▶ **EXERCISE DETAILS**
Print word for word the first line of the records below and every following line through the one containing "(404, 241) = (383, 144): black"; print nothing else.

═══ PROVIDED ENTRIES

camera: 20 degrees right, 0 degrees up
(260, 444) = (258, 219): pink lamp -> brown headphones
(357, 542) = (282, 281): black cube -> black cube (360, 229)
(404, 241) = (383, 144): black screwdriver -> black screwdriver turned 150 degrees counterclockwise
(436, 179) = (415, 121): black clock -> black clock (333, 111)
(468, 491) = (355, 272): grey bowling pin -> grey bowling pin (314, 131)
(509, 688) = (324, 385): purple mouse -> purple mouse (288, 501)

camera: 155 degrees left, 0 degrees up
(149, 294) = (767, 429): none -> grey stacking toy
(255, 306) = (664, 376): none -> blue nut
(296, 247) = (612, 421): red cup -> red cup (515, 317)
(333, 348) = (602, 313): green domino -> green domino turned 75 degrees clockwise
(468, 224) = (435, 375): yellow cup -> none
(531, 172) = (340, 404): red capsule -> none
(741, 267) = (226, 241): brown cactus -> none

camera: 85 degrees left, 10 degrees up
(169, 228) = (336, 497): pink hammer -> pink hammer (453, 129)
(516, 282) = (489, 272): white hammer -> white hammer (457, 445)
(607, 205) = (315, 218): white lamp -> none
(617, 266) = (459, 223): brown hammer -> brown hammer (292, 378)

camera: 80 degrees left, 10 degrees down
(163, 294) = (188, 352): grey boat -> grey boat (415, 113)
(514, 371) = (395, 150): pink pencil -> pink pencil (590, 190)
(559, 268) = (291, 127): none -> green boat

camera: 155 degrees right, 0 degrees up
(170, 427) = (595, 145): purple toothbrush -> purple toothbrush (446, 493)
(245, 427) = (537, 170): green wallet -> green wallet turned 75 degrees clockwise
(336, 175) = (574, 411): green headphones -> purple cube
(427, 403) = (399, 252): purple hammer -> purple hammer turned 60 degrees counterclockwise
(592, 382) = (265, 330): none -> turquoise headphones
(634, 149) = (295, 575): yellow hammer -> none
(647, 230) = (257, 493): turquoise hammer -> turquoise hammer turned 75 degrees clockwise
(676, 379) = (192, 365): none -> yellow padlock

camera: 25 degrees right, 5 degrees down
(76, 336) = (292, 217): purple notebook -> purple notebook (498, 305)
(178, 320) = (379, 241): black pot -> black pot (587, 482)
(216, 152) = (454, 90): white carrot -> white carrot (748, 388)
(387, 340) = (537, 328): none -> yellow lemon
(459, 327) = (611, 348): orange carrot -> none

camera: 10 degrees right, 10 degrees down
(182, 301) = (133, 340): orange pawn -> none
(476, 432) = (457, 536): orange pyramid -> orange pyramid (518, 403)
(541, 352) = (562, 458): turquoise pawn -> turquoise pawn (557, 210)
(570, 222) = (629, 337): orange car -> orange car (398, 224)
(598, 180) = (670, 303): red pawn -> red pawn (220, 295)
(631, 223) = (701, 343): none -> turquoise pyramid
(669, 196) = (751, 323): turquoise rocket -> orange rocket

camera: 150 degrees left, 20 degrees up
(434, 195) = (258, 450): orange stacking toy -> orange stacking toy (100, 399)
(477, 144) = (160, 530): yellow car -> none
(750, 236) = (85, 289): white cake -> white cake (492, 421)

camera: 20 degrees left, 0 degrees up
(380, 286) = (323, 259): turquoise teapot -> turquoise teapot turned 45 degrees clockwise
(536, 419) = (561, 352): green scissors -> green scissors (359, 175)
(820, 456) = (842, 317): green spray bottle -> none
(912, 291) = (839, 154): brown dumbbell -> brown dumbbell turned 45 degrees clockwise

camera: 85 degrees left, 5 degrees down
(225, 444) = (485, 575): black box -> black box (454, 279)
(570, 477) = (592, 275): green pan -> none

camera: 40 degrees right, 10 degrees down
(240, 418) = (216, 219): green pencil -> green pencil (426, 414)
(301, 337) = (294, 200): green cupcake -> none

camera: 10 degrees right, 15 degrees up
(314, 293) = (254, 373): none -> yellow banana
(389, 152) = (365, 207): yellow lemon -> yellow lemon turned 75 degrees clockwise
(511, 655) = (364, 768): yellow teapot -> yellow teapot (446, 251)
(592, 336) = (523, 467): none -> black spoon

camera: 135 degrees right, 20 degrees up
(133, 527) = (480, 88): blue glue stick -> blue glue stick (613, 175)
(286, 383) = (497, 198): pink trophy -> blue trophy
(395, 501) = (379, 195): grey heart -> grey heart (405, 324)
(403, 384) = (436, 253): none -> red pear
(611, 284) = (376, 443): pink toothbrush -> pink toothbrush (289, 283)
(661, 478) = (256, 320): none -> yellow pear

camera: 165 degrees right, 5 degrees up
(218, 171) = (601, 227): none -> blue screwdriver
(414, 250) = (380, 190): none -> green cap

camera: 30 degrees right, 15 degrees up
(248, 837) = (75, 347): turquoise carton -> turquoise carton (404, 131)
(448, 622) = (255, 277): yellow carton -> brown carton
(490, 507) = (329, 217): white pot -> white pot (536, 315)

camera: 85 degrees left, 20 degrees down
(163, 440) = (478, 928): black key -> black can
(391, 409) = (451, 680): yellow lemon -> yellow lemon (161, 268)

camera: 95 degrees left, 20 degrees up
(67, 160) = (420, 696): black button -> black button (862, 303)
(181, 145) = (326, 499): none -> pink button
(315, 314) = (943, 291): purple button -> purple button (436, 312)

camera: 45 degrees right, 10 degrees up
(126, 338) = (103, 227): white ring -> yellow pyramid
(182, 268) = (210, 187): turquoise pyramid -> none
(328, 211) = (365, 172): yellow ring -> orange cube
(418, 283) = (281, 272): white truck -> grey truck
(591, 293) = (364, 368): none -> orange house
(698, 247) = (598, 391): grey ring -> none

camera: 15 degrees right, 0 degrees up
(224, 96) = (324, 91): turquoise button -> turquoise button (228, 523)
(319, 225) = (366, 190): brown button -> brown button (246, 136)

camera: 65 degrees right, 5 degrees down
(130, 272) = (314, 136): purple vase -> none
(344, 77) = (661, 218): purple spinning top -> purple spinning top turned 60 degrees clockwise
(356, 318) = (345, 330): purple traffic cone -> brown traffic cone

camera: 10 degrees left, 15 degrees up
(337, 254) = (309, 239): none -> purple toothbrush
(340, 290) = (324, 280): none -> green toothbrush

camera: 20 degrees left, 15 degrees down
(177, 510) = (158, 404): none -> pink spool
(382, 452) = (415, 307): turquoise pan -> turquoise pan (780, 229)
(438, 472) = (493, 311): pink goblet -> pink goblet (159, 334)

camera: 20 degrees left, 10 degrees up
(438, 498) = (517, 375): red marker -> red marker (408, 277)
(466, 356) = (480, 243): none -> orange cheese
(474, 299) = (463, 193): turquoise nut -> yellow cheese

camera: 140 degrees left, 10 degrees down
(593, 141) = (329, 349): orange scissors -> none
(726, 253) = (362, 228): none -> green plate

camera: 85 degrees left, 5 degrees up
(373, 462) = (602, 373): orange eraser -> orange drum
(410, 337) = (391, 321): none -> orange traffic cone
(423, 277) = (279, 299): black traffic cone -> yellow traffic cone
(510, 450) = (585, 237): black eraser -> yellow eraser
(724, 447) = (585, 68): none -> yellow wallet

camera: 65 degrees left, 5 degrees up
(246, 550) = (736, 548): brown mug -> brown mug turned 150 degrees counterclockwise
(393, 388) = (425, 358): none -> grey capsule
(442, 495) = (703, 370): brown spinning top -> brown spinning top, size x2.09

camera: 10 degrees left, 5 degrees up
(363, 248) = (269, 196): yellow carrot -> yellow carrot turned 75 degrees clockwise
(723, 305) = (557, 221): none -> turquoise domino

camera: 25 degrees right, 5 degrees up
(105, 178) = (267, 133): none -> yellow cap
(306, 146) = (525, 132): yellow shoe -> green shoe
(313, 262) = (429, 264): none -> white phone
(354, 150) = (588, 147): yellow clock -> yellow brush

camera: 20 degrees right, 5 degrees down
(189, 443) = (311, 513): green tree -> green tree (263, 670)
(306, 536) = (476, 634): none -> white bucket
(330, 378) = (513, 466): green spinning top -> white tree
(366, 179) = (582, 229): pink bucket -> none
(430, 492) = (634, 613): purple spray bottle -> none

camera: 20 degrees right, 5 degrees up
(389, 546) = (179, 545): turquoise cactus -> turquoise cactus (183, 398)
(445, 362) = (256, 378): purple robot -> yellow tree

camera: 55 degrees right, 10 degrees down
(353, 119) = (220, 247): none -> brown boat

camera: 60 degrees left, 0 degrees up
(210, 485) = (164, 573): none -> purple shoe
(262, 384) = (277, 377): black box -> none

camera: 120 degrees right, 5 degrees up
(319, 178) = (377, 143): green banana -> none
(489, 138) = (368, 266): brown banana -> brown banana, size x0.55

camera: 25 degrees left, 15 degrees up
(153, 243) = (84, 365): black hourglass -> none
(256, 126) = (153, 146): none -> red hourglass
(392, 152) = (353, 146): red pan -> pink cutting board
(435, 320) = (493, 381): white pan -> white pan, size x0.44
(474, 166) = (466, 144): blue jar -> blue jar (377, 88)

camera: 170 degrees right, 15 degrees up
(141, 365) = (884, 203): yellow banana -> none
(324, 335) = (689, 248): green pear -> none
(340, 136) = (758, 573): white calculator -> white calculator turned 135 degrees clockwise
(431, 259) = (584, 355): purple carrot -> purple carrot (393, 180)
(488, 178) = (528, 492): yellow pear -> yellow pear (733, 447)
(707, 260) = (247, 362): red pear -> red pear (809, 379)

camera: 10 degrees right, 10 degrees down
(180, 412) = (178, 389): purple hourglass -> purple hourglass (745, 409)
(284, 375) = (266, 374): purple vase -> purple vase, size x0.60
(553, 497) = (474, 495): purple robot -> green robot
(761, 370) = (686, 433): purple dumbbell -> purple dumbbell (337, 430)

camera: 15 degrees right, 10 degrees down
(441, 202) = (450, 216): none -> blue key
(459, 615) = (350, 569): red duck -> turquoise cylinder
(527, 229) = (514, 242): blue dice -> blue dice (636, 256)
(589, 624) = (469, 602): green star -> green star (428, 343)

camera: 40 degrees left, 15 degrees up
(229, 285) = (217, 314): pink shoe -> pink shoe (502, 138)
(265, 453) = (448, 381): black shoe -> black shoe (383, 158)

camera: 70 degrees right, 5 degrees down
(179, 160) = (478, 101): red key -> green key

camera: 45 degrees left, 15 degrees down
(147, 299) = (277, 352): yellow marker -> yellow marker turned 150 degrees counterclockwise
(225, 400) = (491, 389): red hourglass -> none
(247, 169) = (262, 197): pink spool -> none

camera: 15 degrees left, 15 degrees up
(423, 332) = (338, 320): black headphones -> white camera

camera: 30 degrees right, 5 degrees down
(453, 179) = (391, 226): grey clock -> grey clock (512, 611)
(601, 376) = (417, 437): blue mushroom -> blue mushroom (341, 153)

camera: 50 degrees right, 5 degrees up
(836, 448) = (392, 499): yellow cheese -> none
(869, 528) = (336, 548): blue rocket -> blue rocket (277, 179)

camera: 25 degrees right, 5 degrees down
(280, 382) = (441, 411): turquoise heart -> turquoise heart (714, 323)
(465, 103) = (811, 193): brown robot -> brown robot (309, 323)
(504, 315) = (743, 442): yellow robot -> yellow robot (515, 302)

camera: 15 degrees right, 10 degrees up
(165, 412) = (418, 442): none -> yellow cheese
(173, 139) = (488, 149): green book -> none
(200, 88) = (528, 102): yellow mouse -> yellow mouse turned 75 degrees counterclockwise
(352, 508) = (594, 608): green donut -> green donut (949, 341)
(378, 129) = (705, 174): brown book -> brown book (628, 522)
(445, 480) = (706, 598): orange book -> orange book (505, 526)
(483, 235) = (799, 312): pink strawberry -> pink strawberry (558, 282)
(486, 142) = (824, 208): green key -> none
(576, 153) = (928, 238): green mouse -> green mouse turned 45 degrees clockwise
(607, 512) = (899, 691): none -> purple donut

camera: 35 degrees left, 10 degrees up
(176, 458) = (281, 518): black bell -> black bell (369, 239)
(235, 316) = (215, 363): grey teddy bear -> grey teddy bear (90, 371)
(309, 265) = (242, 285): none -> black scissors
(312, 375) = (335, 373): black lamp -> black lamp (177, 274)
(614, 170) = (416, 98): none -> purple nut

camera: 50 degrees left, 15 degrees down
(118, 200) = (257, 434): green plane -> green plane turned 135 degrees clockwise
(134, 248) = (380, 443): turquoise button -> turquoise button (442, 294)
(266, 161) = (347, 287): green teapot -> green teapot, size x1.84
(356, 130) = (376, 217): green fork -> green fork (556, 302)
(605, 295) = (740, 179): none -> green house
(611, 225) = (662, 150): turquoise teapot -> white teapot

══════

▶ **YOUR RESPONSE**
camera: 20 degrees right, 0 degrees up
(260, 444) = (258, 219): pink lamp -> brown headphones
(357, 542) = (282, 281): black cube -> black cube (360, 229)
(404, 241) = (383, 144): black screwdriver -> black screwdriver turned 150 degrees counterclockwise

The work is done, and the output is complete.